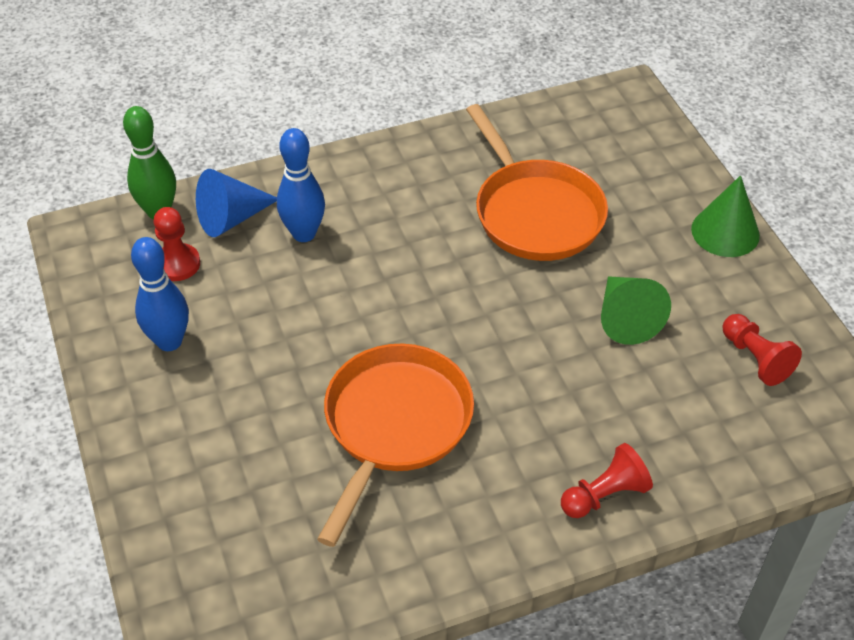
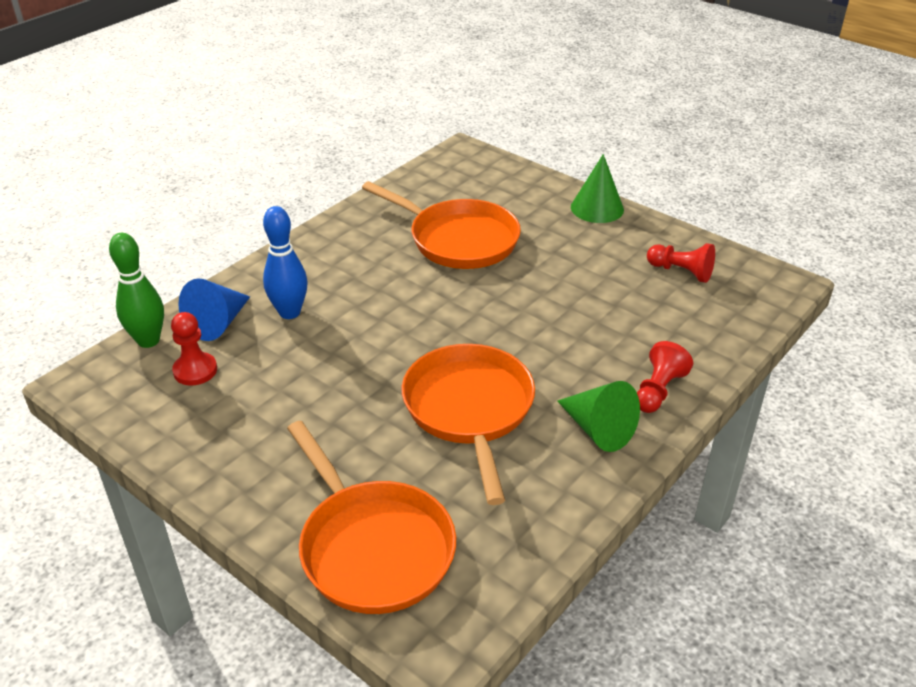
camera: 30 degrees left, 10 degrees down
blue bowling pin [131,237,189,351] -> none
green cone [601,276,671,345] -> green cone moved to [557,381,640,452]
none -> orange pan [287,421,456,614]

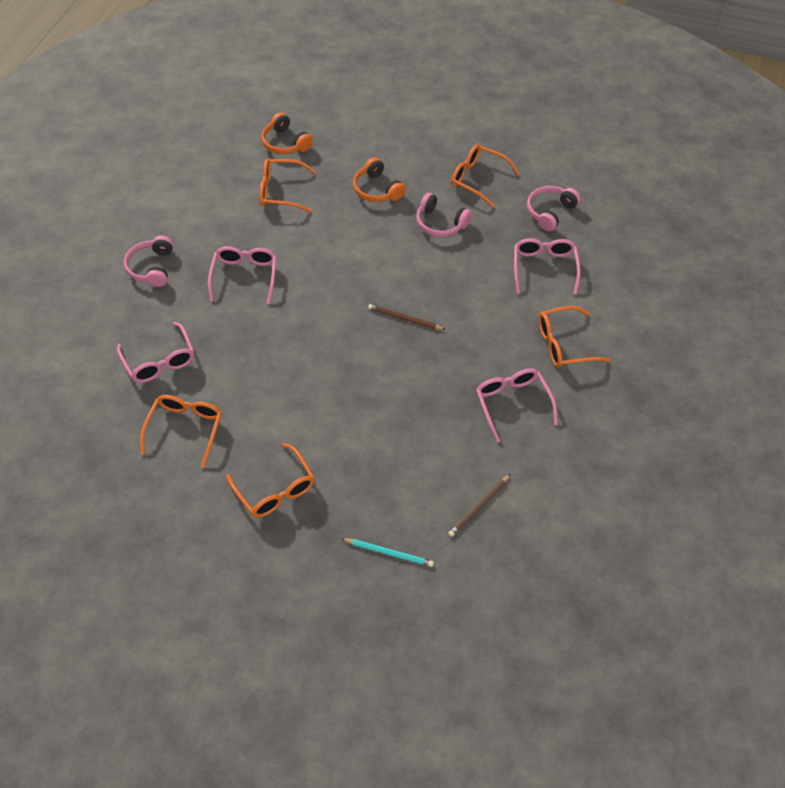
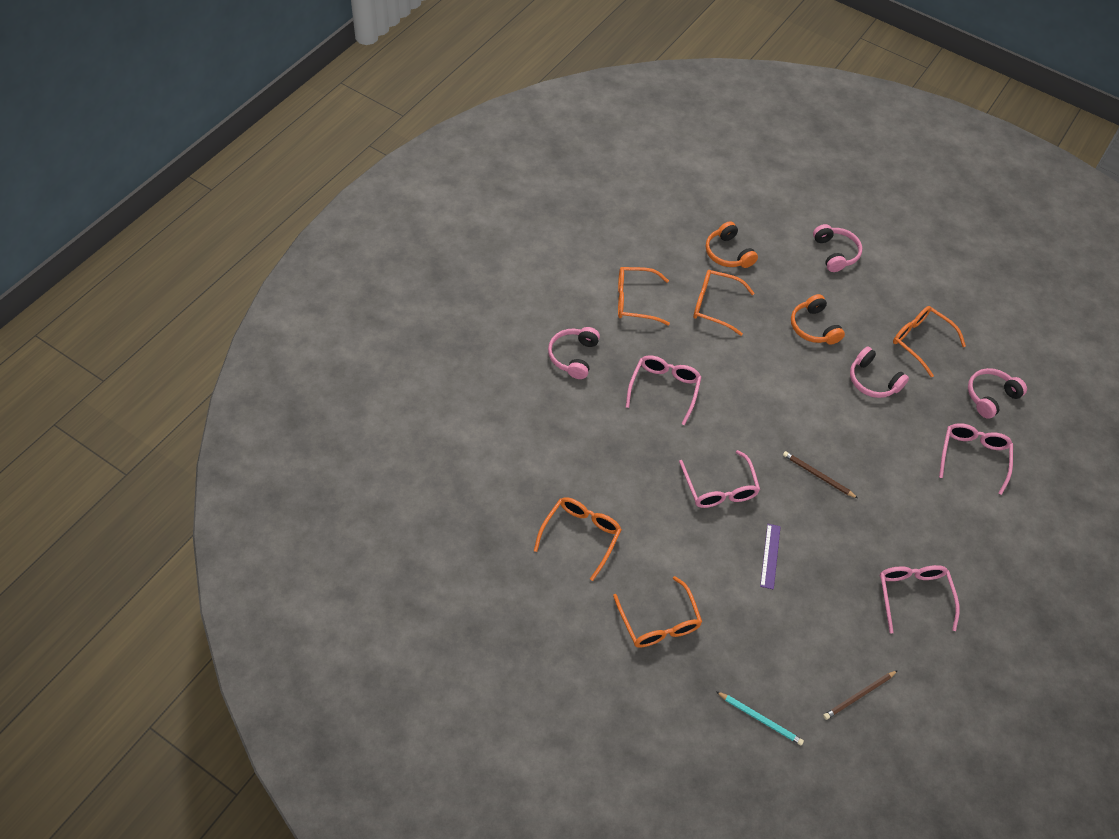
camera: 10 degrees right, 0 degrees up
pink glasses [117,322,194,383] -> pink glasses moved to [679,450,760,508]
orange glasses [539,306,610,368] -> orange glasses moved to [618,267,670,325]
none -> purple ruler [760,524,781,589]
none -> pink headphones [813,224,862,272]

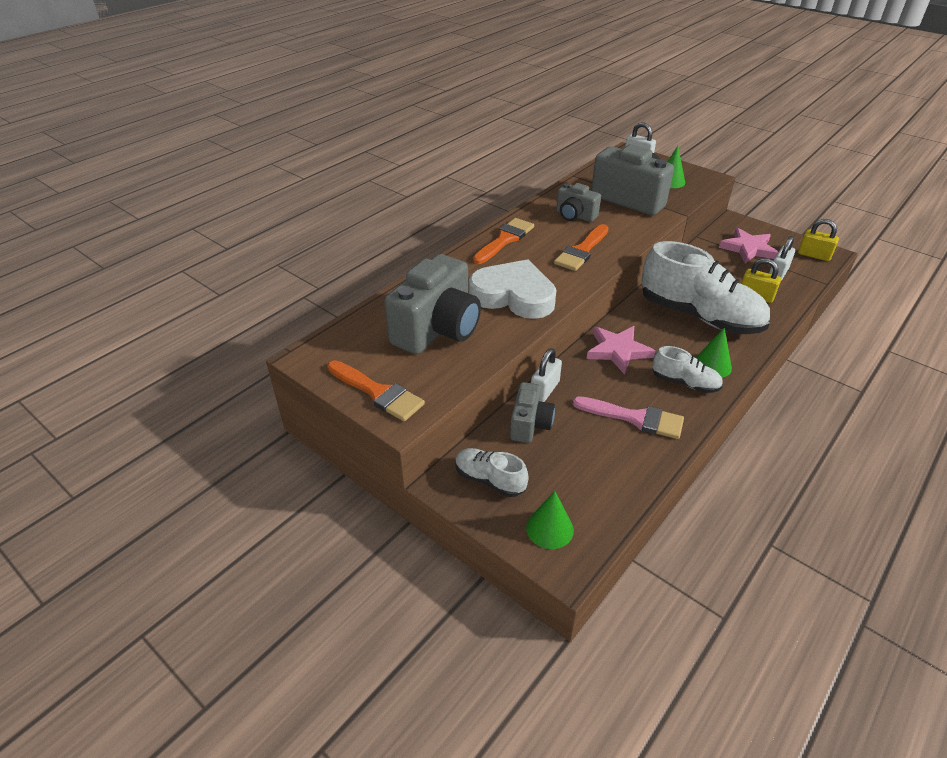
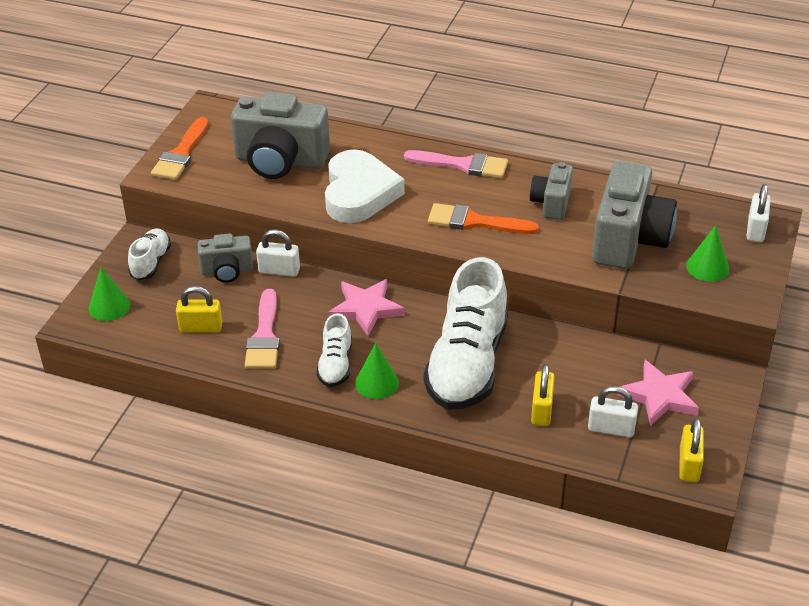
camera: 70 degrees right, 0 degrees up
orange brush [473,218,534,264] -> pink brush [404,150,508,178]
none -> yellow padlock [176,286,223,332]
== == ==
Leave the pictures aside and output each entry exactly as it stands.

camera: 30 degrees left, 10 degrees down
blue bowling pin [131,237,189,351] -> none
green cone [601,276,671,345] -> green cone moved to [557,381,640,452]
none -> orange pan [287,421,456,614]

camera: 10 degrees right, 0 degrees up
pink glasses [117,322,194,383] -> pink glasses moved to [679,450,760,508]
orange glasses [539,306,610,368] -> orange glasses moved to [618,267,670,325]
none -> purple ruler [760,524,781,589]
none -> pink headphones [813,224,862,272]

camera: 70 degrees right, 0 degrees up
orange brush [473,218,534,264] -> pink brush [404,150,508,178]
none -> yellow padlock [176,286,223,332]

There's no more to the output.